- [Directions] Return the full listing character for character, without its pictures.

—————

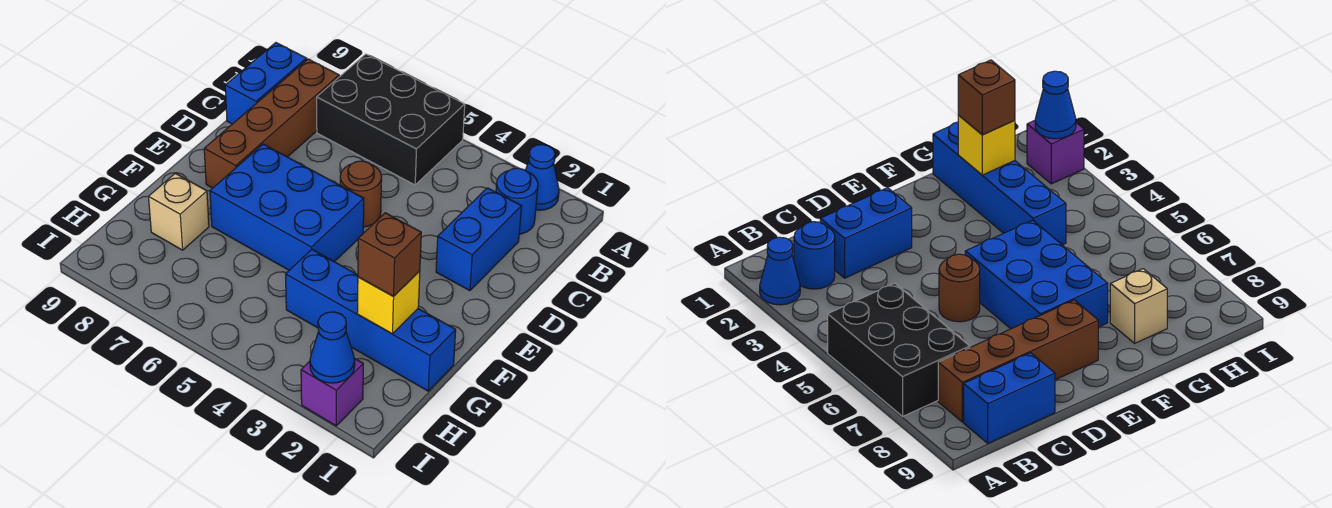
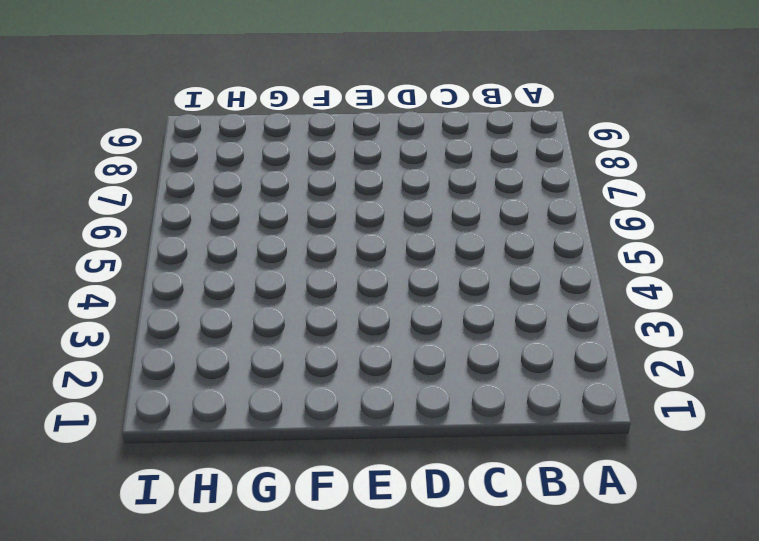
none -> blue cone A2 level 1
none -> black brick A5:B7 level 1
none -> blue round brick B2 level 1

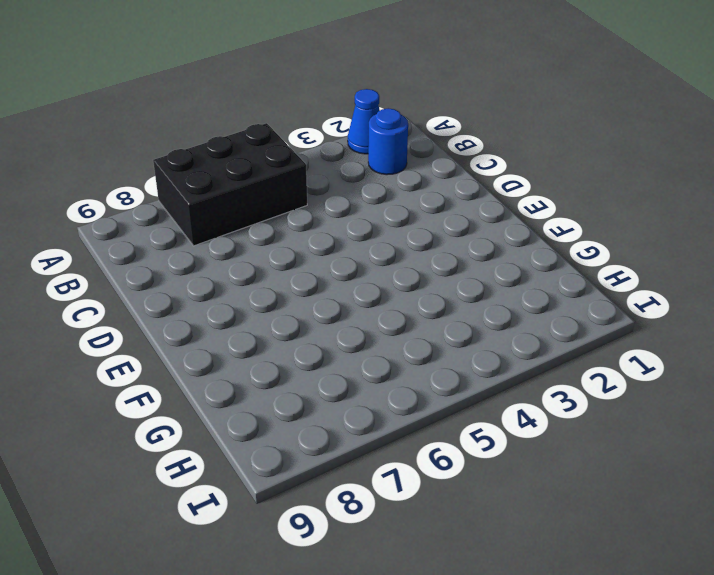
none -> brown brick B8:E8 level 1
none -> blue brick B9:C9 level 1
none -> blue brick C2:D2 level 1

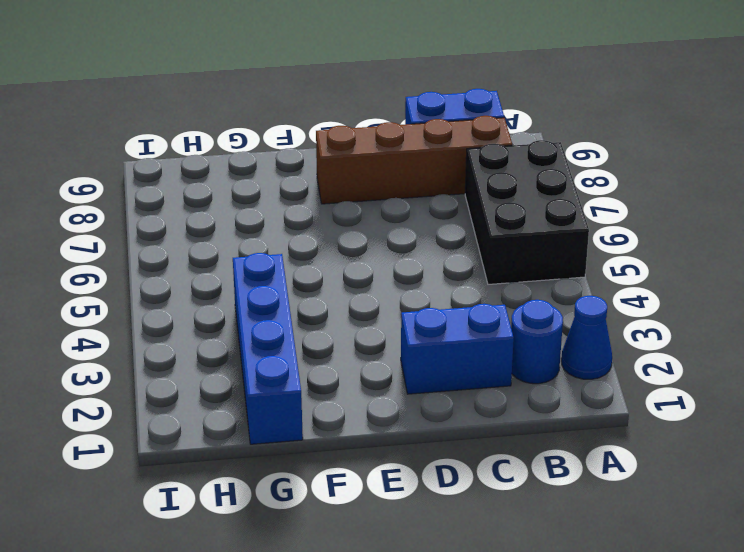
none -> brown round brick D5 level 1
none -> blue brick E5:F7 level 1
none -> tan brick G8 level 1

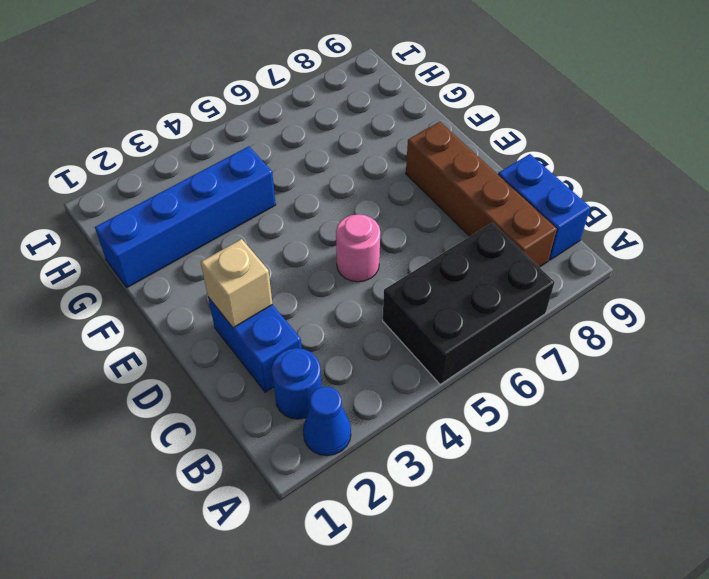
tan brick D2 level 2 -> tan brick G8 level 1
pink round brick D5 level 1 -> brown round brick D5 level 1
none -> blue brick E5:F7 level 1
none -> purple brick I2 level 1
none -> yellow brick G2 level 2

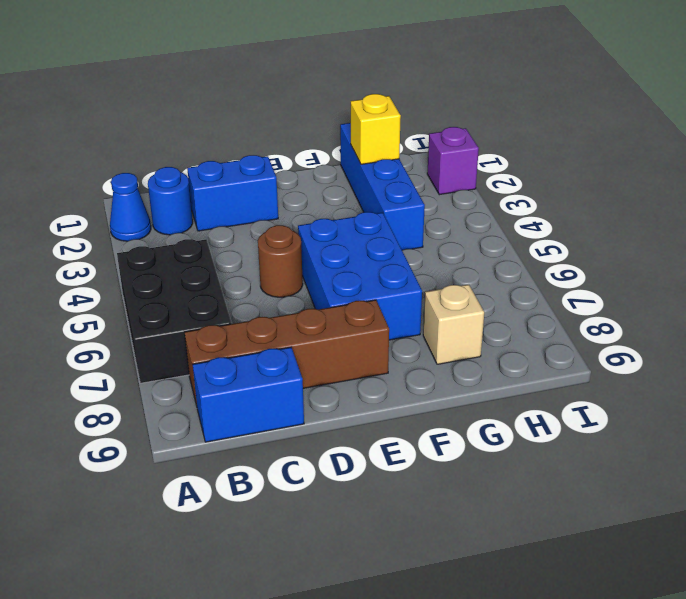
none -> blue cone I2 level 2
none -> brown brick G2 level 3

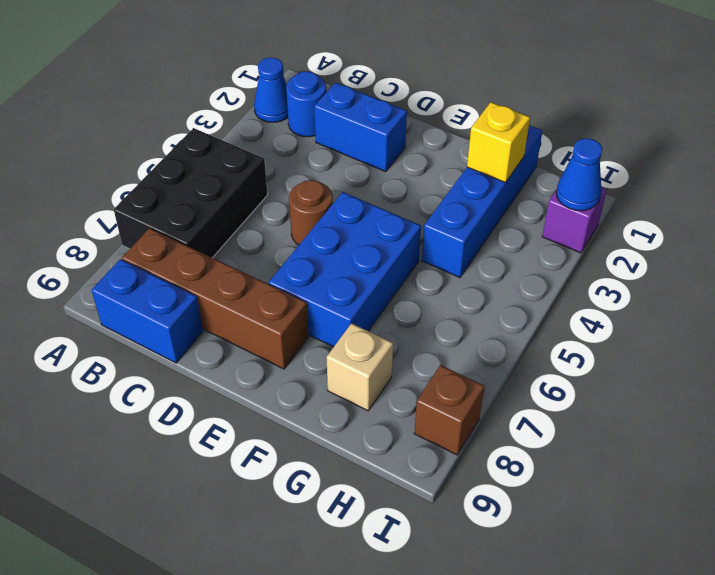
brown brick I8 level 1 -> brown brick G2 level 3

—————

- [Response]
none -> blue cone A2 level 1
none -> black brick A5:B7 level 1
none -> blue round brick B2 level 1

none -> brown brick B8:E8 level 1
none -> blue brick B9:C9 level 1
none -> blue brick C2:D2 level 1

none -> brown round brick D5 level 1
none -> blue brick E5:F7 level 1
none -> tan brick G8 level 1

tan brick D2 level 2 -> tan brick G8 level 1
pink round brick D5 level 1 -> brown round brick D5 level 1
none -> blue brick E5:F7 level 1
none -> purple brick I2 level 1
none -> yellow brick G2 level 2

none -> blue cone I2 level 2
none -> brown brick G2 level 3

brown brick I8 level 1 -> brown brick G2 level 3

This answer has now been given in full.